> _PROBLEM REQUIREMENTS_
Below are the entries; give again exactly the lines from the one mentioning "(563, 180) = (585, 154): black" through the one mentioning "(718, 225) = (744, 262): none -> white hat", inclusive.

> _EXCERPTED RECORDS_
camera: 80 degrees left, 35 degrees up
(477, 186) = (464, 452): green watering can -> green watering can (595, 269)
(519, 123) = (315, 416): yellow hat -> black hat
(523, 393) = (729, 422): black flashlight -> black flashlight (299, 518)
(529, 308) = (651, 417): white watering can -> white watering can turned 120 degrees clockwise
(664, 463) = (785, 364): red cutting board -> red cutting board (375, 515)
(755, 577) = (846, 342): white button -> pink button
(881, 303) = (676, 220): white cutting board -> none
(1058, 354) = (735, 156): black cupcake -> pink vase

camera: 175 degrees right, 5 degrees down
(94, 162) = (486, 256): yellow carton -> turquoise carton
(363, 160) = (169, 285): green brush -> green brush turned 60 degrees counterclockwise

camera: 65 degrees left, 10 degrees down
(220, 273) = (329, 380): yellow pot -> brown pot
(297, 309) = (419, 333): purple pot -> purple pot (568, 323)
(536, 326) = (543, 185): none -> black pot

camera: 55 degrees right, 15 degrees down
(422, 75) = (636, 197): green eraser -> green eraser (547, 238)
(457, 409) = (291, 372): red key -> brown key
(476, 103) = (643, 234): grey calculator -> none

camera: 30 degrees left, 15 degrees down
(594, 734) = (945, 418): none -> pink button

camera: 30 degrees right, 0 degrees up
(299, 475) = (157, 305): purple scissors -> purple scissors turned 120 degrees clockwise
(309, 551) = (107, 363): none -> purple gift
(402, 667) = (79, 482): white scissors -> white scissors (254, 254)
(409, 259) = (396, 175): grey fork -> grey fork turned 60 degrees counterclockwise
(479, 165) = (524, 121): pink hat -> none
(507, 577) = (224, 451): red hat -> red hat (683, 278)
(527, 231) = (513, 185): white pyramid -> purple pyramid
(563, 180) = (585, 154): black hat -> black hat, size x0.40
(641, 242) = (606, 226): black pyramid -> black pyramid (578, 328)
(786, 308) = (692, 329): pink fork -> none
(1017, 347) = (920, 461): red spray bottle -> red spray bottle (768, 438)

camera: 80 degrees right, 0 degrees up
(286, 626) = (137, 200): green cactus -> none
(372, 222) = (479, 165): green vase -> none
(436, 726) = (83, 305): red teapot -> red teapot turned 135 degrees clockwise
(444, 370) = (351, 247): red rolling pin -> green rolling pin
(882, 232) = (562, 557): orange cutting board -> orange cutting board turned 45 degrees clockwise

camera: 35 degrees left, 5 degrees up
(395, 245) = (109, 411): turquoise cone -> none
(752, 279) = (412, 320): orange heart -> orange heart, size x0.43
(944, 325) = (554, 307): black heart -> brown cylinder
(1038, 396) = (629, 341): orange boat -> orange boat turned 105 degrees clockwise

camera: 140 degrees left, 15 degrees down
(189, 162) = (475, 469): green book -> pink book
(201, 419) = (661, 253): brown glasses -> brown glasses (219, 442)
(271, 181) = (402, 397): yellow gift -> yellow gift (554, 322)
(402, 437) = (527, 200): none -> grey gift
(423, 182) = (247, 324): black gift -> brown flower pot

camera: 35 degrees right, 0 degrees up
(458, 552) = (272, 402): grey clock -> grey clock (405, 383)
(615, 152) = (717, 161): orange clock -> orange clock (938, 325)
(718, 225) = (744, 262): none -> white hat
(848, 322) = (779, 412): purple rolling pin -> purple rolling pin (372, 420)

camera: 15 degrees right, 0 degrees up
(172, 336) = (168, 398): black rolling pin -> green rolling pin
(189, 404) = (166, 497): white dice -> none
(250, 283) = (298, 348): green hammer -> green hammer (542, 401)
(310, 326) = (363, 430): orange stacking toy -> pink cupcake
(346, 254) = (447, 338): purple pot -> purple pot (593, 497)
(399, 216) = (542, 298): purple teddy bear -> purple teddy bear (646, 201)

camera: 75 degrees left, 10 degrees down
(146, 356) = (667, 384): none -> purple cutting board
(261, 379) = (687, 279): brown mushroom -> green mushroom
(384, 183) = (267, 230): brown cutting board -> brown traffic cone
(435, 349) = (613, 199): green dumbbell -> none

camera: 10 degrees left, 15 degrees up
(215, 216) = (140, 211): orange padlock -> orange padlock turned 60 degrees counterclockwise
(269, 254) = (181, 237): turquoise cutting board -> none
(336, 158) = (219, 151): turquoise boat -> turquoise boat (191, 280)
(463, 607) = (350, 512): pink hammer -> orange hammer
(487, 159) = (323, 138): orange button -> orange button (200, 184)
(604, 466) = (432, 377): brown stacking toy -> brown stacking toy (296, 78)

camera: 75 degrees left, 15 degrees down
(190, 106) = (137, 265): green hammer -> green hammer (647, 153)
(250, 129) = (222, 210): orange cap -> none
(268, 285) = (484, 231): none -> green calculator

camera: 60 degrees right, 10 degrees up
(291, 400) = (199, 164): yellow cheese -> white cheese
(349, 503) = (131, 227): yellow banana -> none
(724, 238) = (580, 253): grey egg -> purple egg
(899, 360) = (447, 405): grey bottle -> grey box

> _TASK OUTPUT_
(563, 180) = (585, 154): black hat -> black hat, size x0.40
(641, 242) = (606, 226): black pyramid -> black pyramid (578, 328)
(786, 308) = (692, 329): pink fork -> none
(1017, 347) = (920, 461): red spray bottle -> red spray bottle (768, 438)

camera: 80 degrees right, 0 degrees up
(286, 626) = (137, 200): green cactus -> none
(372, 222) = (479, 165): green vase -> none
(436, 726) = (83, 305): red teapot -> red teapot turned 135 degrees clockwise
(444, 370) = (351, 247): red rolling pin -> green rolling pin
(882, 232) = (562, 557): orange cutting board -> orange cutting board turned 45 degrees clockwise

camera: 35 degrees left, 5 degrees up
(395, 245) = (109, 411): turquoise cone -> none
(752, 279) = (412, 320): orange heart -> orange heart, size x0.43
(944, 325) = (554, 307): black heart -> brown cylinder
(1038, 396) = (629, 341): orange boat -> orange boat turned 105 degrees clockwise

camera: 140 degrees left, 15 degrees down
(189, 162) = (475, 469): green book -> pink book
(201, 419) = (661, 253): brown glasses -> brown glasses (219, 442)
(271, 181) = (402, 397): yellow gift -> yellow gift (554, 322)
(402, 437) = (527, 200): none -> grey gift
(423, 182) = (247, 324): black gift -> brown flower pot

camera: 35 degrees right, 0 degrees up
(458, 552) = (272, 402): grey clock -> grey clock (405, 383)
(615, 152) = (717, 161): orange clock -> orange clock (938, 325)
(718, 225) = (744, 262): none -> white hat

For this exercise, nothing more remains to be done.